▶ **Source material**
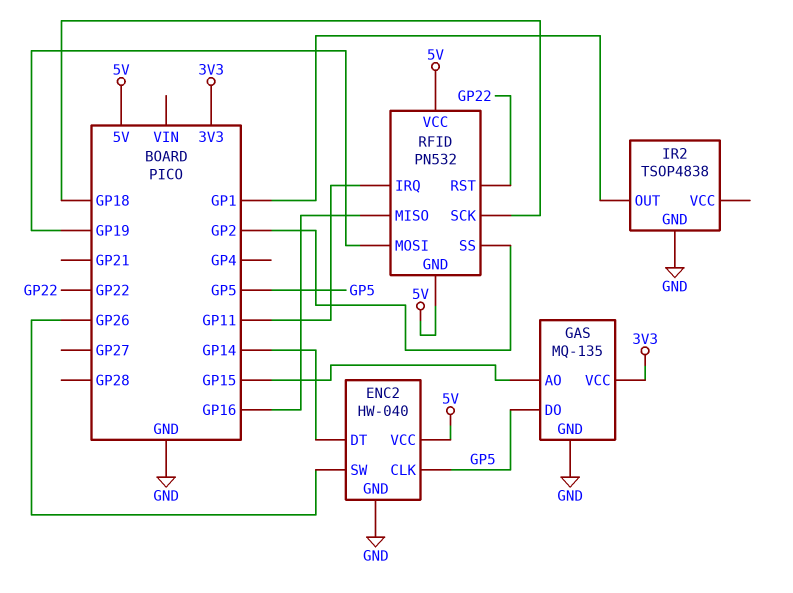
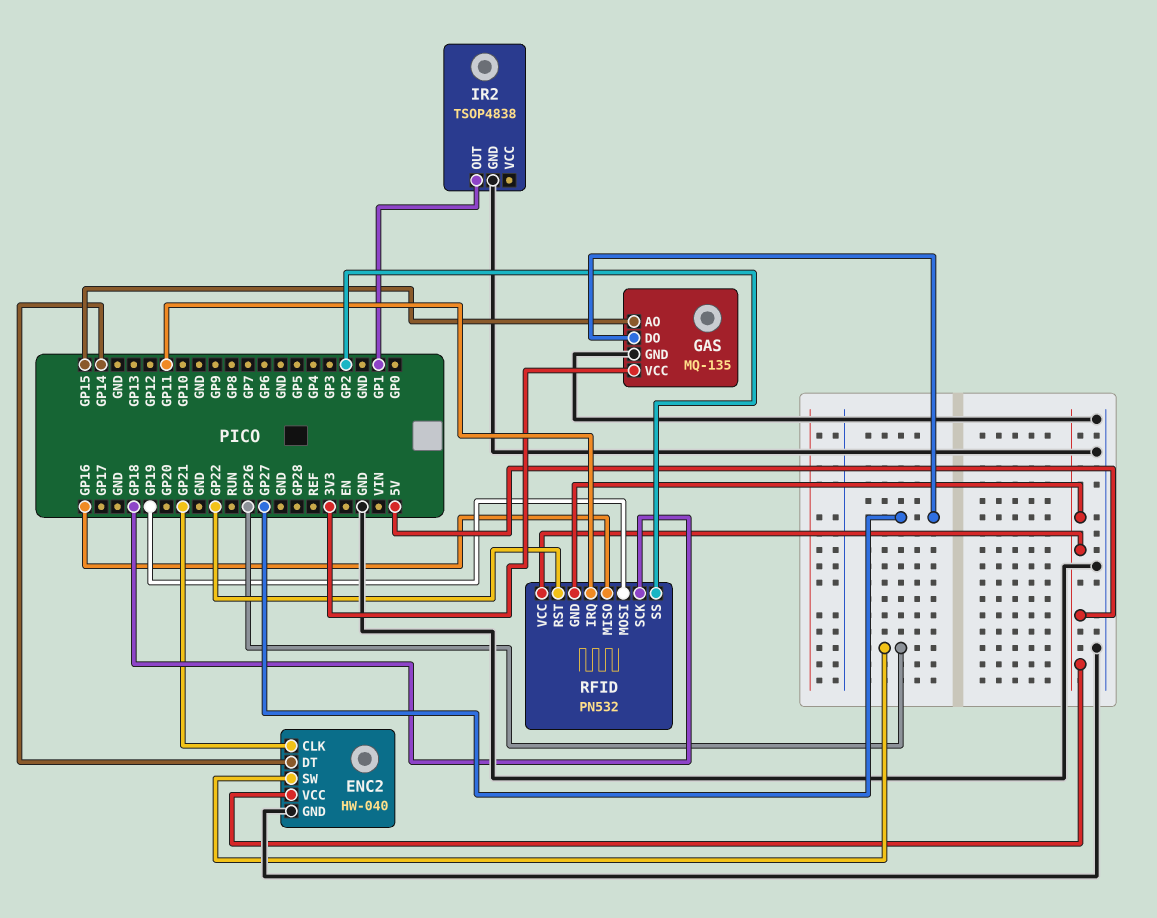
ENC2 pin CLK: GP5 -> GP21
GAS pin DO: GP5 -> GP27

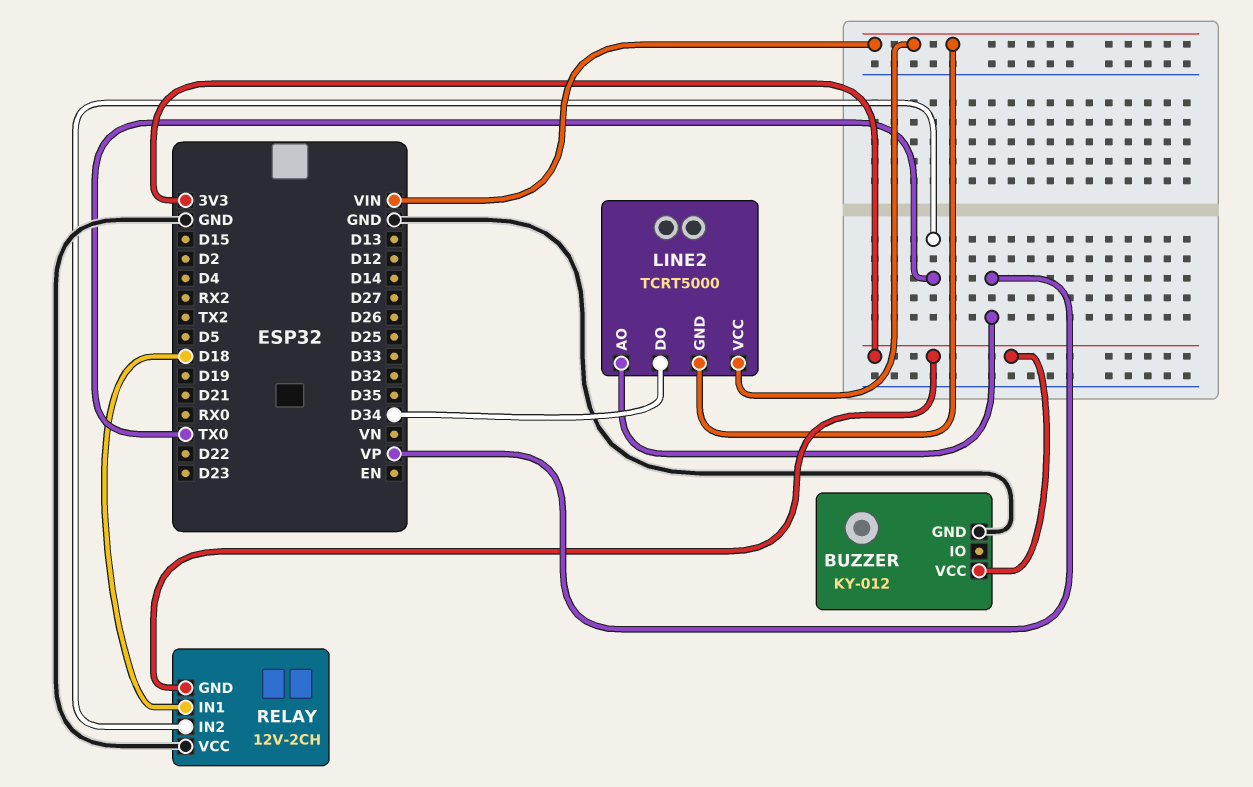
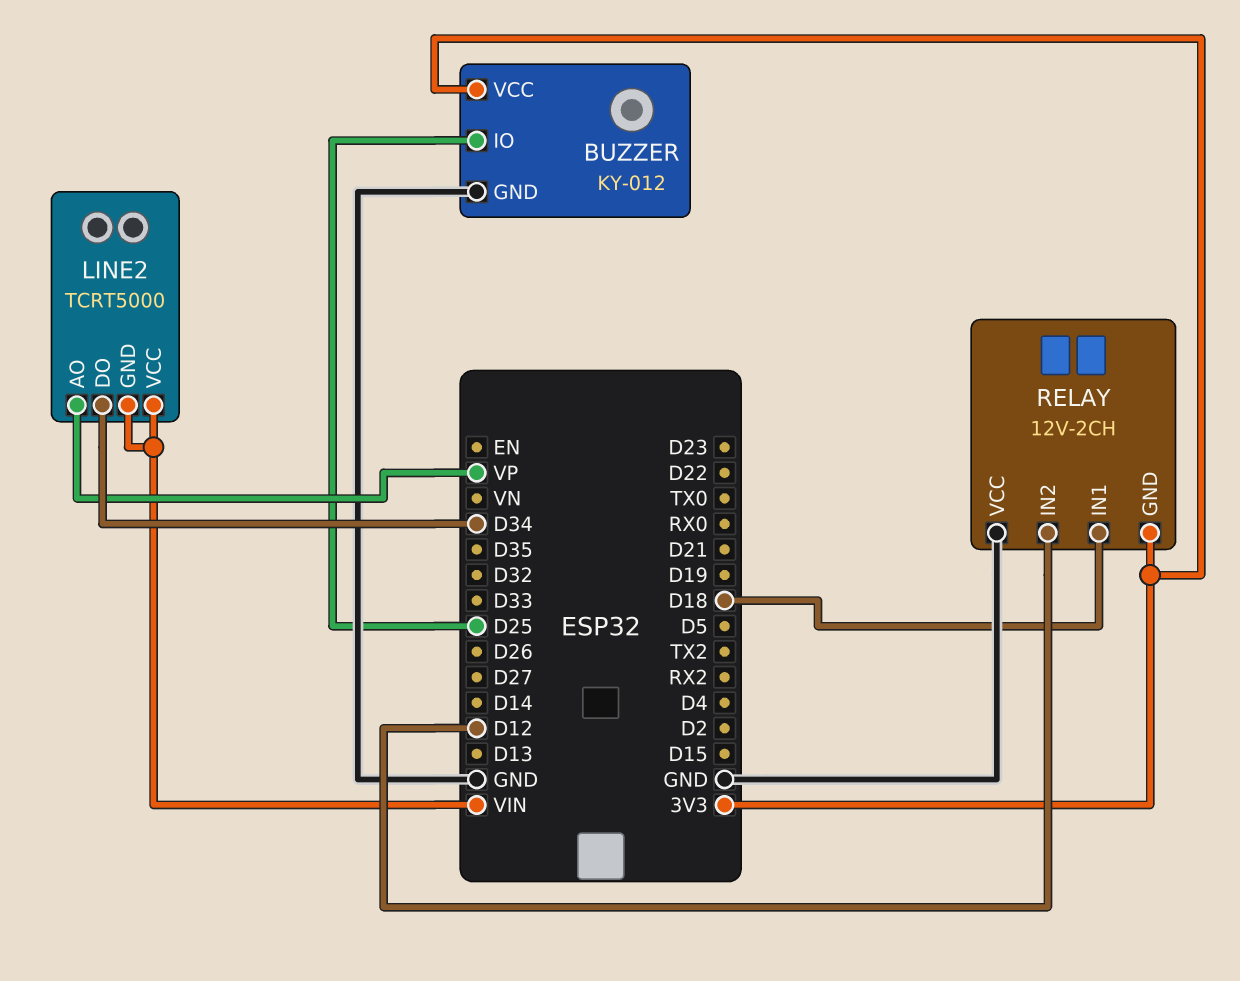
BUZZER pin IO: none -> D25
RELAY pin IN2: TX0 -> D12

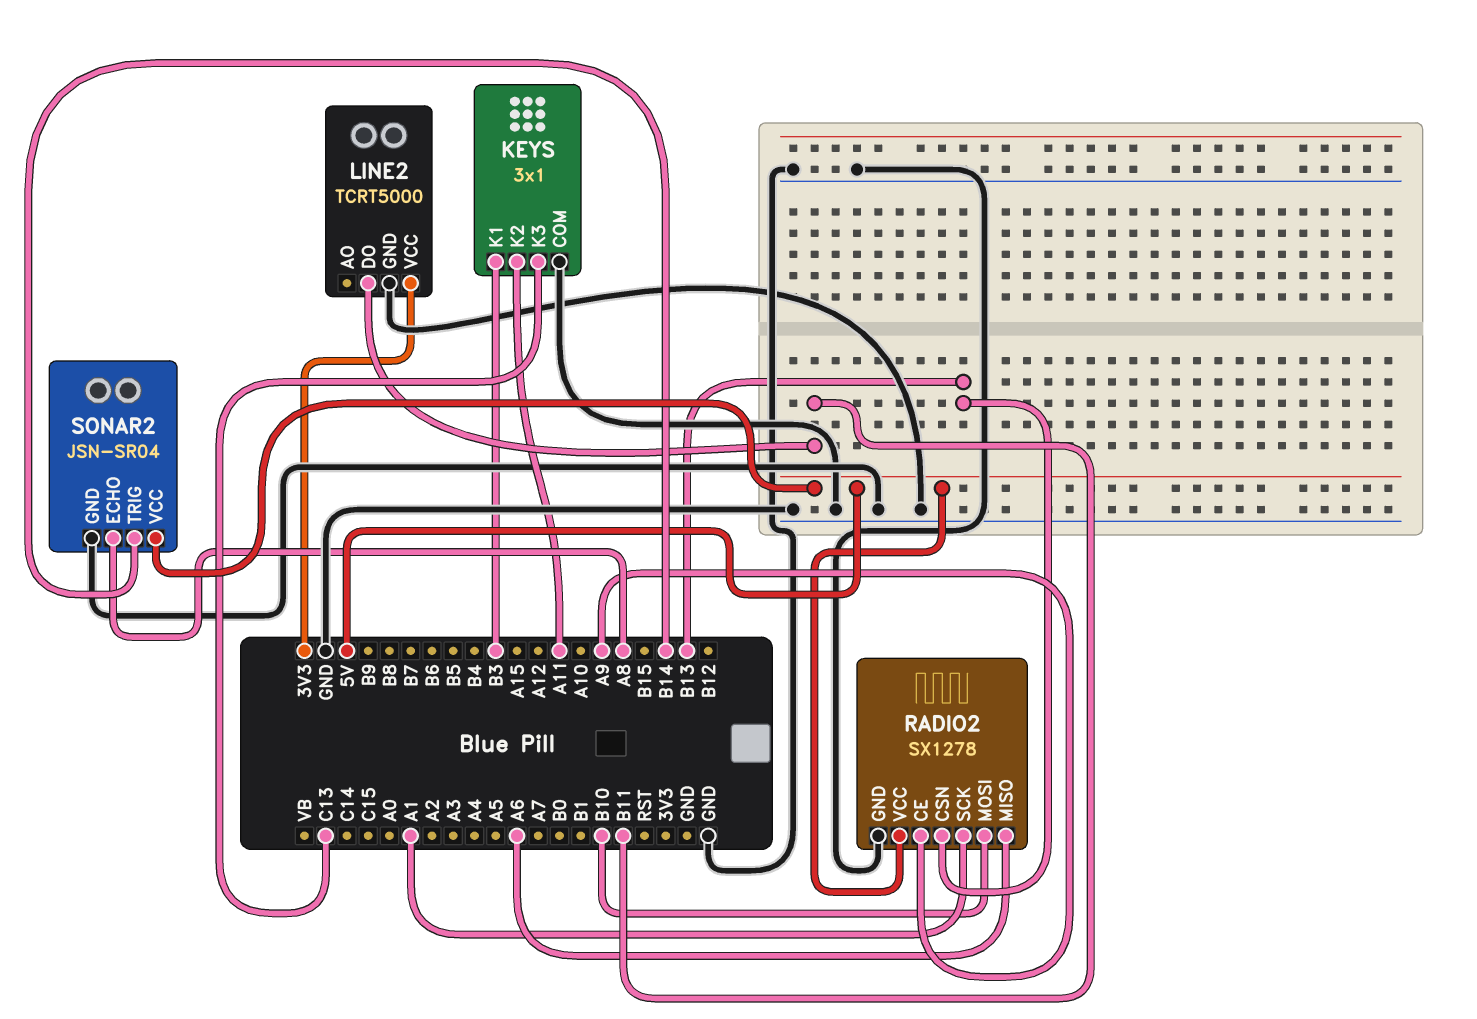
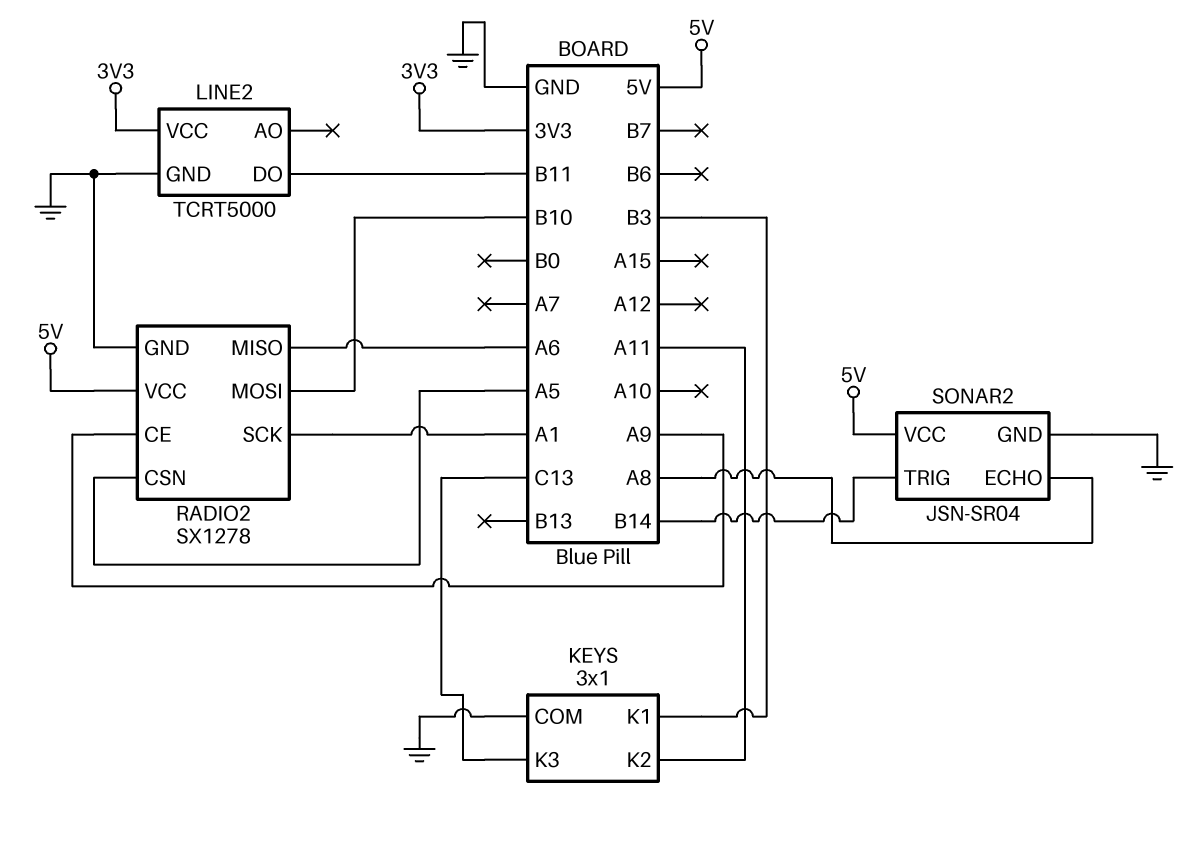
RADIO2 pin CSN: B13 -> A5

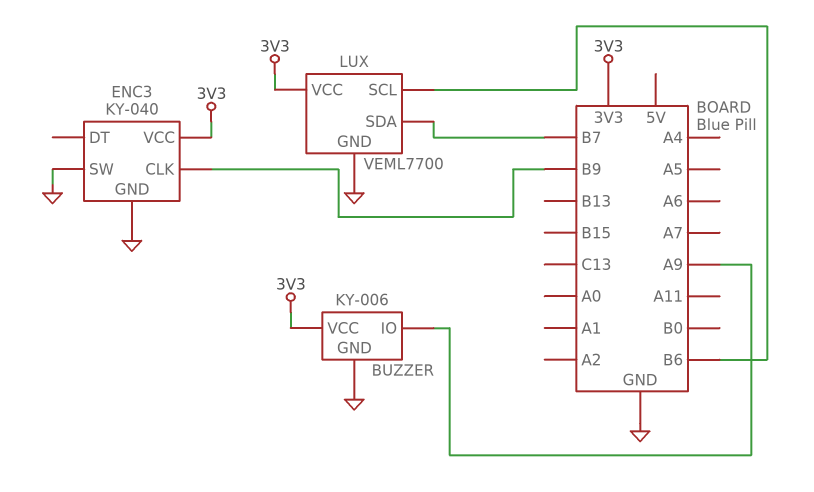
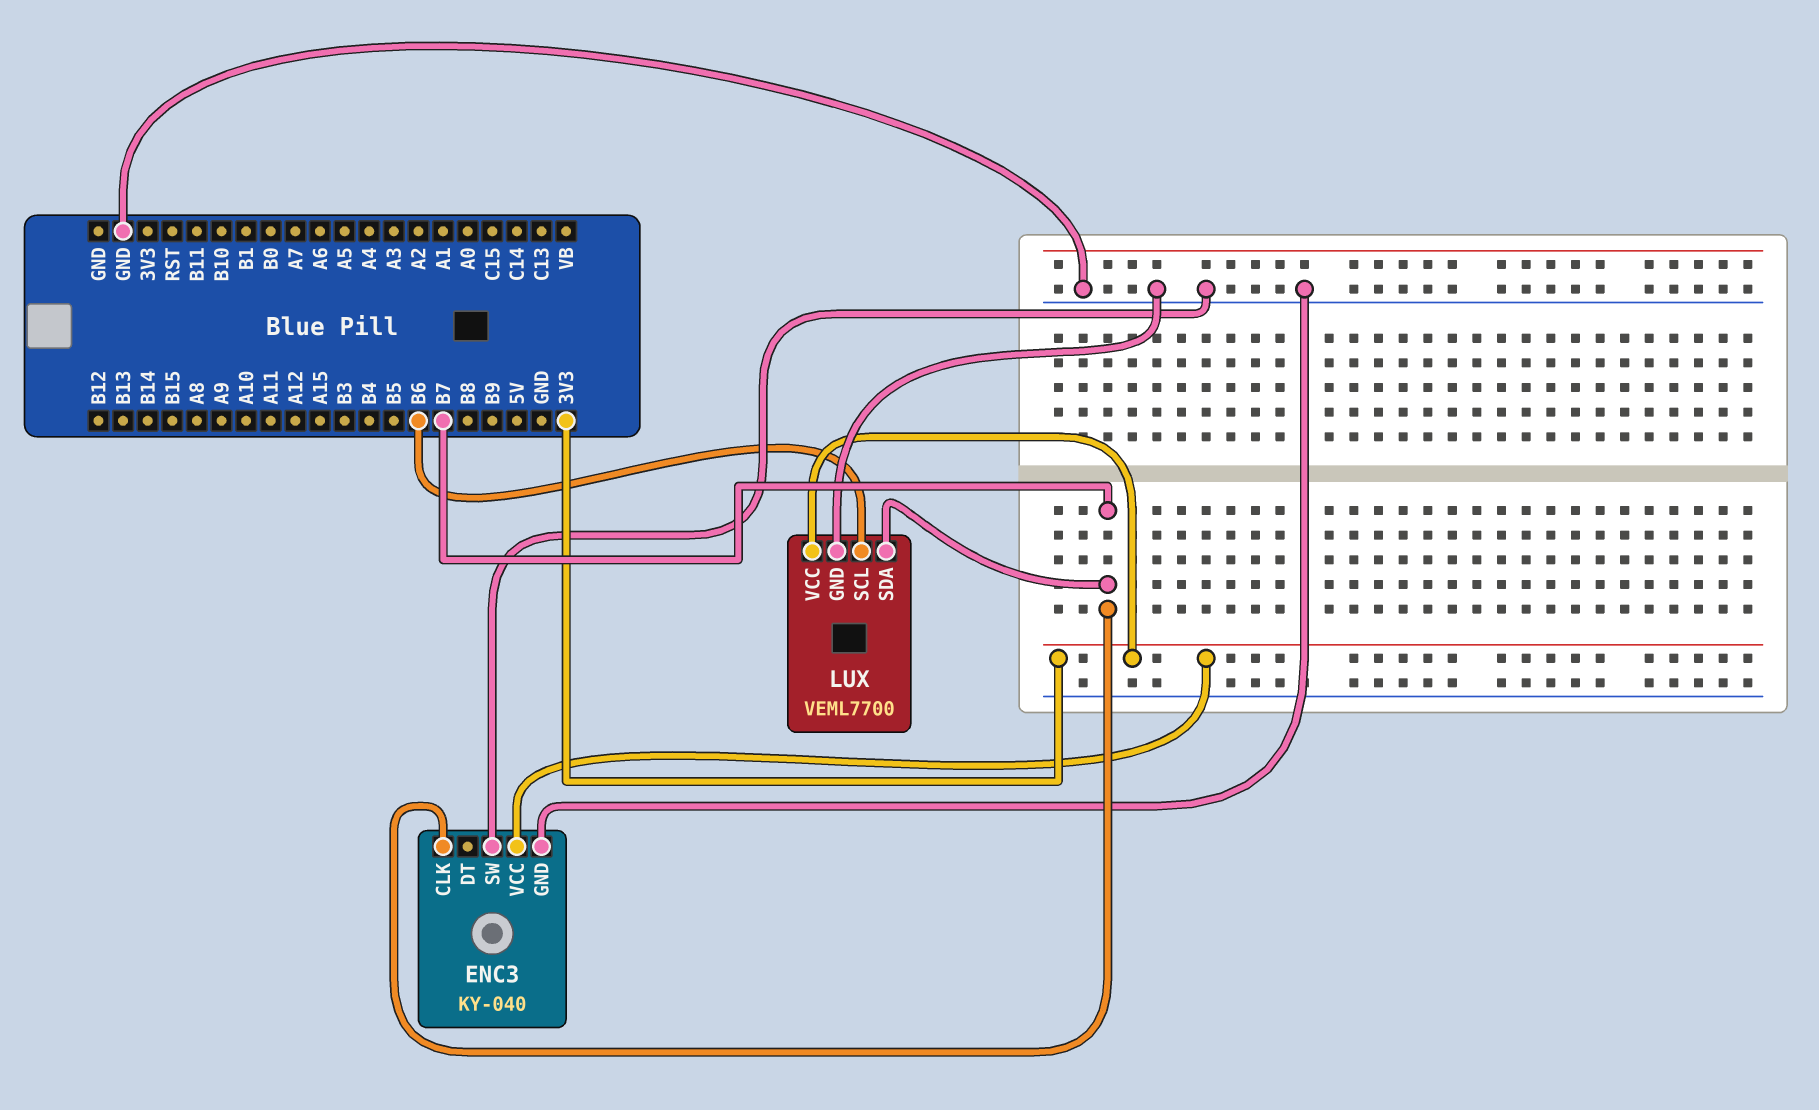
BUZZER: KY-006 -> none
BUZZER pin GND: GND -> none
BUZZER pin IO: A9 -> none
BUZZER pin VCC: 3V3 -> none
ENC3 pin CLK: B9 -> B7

▶ **Work request**
Read the entries and show each line that mentions "BUZZER".

▶ **Solution to the exercise**
BUZZER pin IO: none -> D25
BUZZER: KY-006 -> none
BUZZER pin GND: GND -> none
BUZZER pin IO: A9 -> none
BUZZER pin VCC: 3V3 -> none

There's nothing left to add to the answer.